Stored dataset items
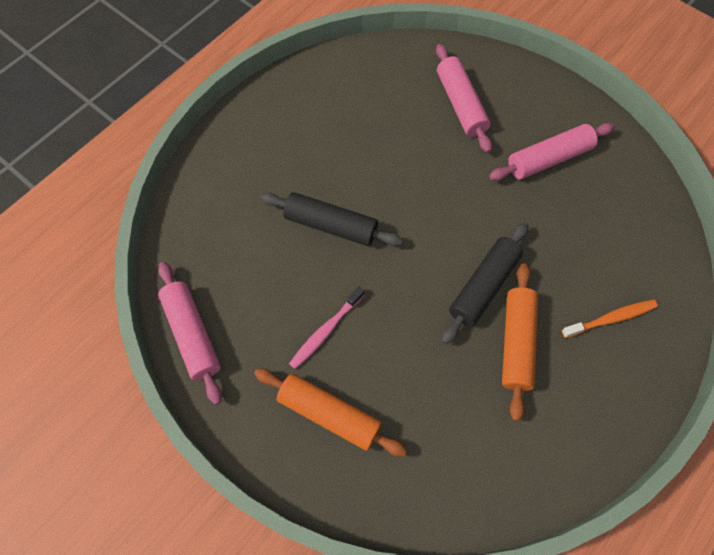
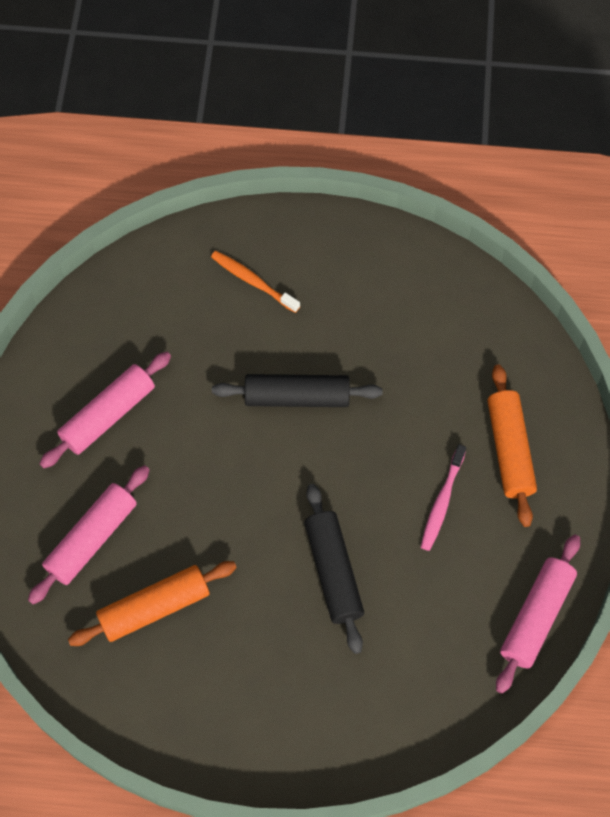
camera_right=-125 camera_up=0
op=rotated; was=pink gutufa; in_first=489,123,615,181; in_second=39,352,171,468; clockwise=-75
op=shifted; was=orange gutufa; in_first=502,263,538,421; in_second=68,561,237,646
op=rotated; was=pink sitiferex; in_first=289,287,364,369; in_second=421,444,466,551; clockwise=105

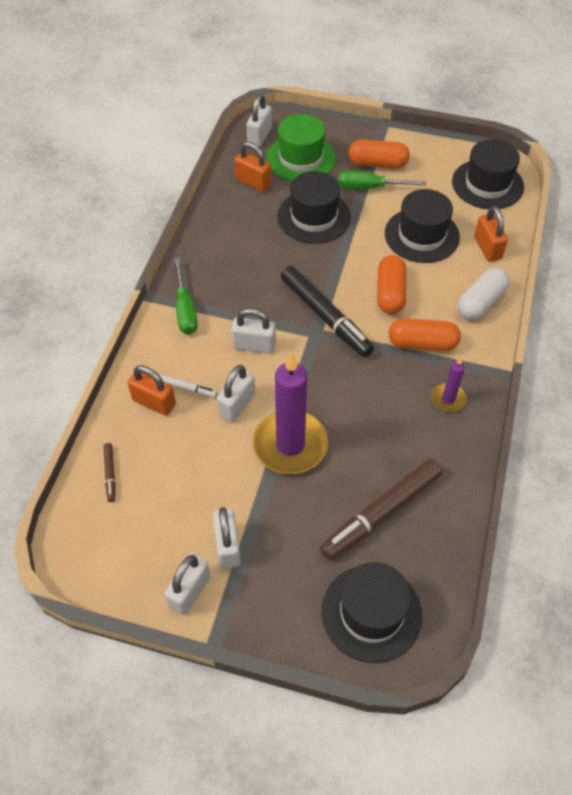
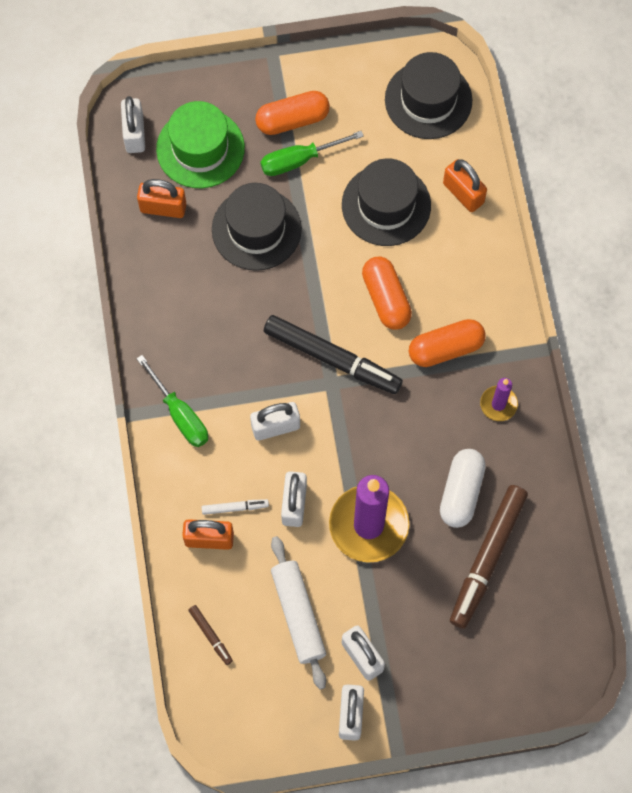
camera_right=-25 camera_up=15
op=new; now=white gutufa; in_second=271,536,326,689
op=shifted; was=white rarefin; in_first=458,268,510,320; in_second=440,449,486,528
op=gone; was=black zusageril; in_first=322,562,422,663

---

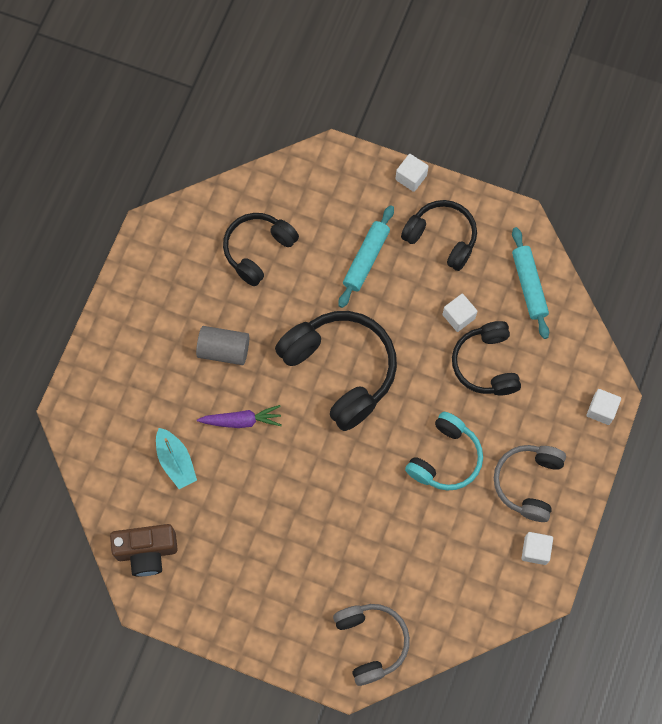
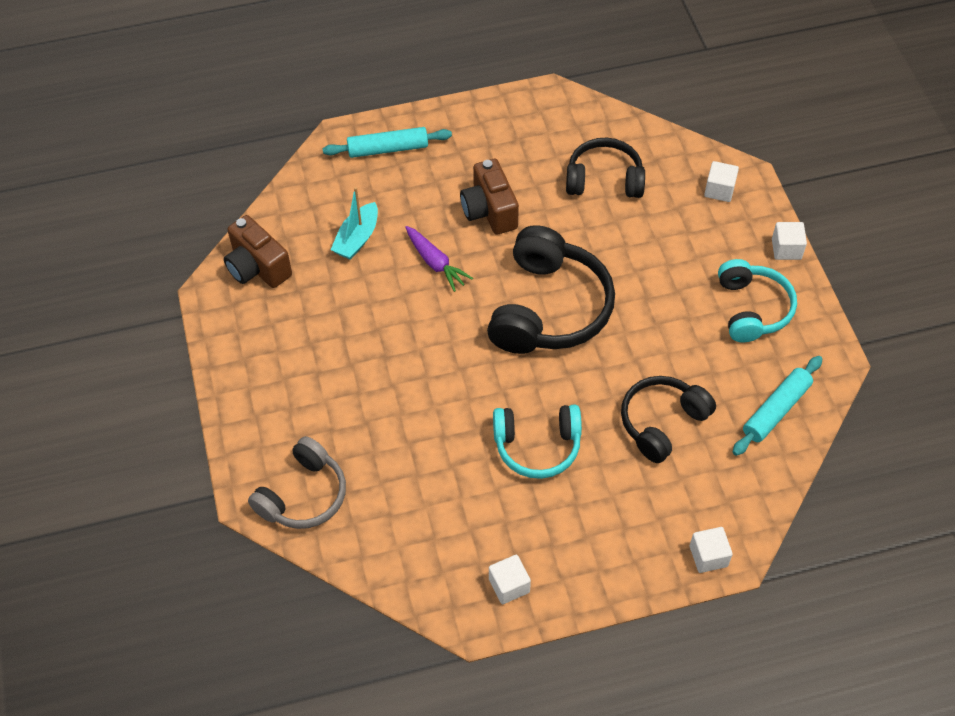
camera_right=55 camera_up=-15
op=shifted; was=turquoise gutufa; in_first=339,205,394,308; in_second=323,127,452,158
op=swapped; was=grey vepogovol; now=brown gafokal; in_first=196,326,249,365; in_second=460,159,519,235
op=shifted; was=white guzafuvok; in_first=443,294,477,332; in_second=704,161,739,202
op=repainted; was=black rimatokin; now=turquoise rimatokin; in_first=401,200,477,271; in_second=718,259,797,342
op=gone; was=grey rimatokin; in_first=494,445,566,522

### About this exercise
Of the entries above, transcribe exactly those lines that fall between the line containing "op=swapped; was=grey vepogovol;" and the line containing "op=gone; was=grey rimatokin;", together with those two lines.

### Result
op=swapped; was=grey vepogovol; now=brown gafokal; in_first=196,326,249,365; in_second=460,159,519,235
op=shifted; was=white guzafuvok; in_first=443,294,477,332; in_second=704,161,739,202
op=repainted; was=black rimatokin; now=turquoise rimatokin; in_first=401,200,477,271; in_second=718,259,797,342
op=gone; was=grey rimatokin; in_first=494,445,566,522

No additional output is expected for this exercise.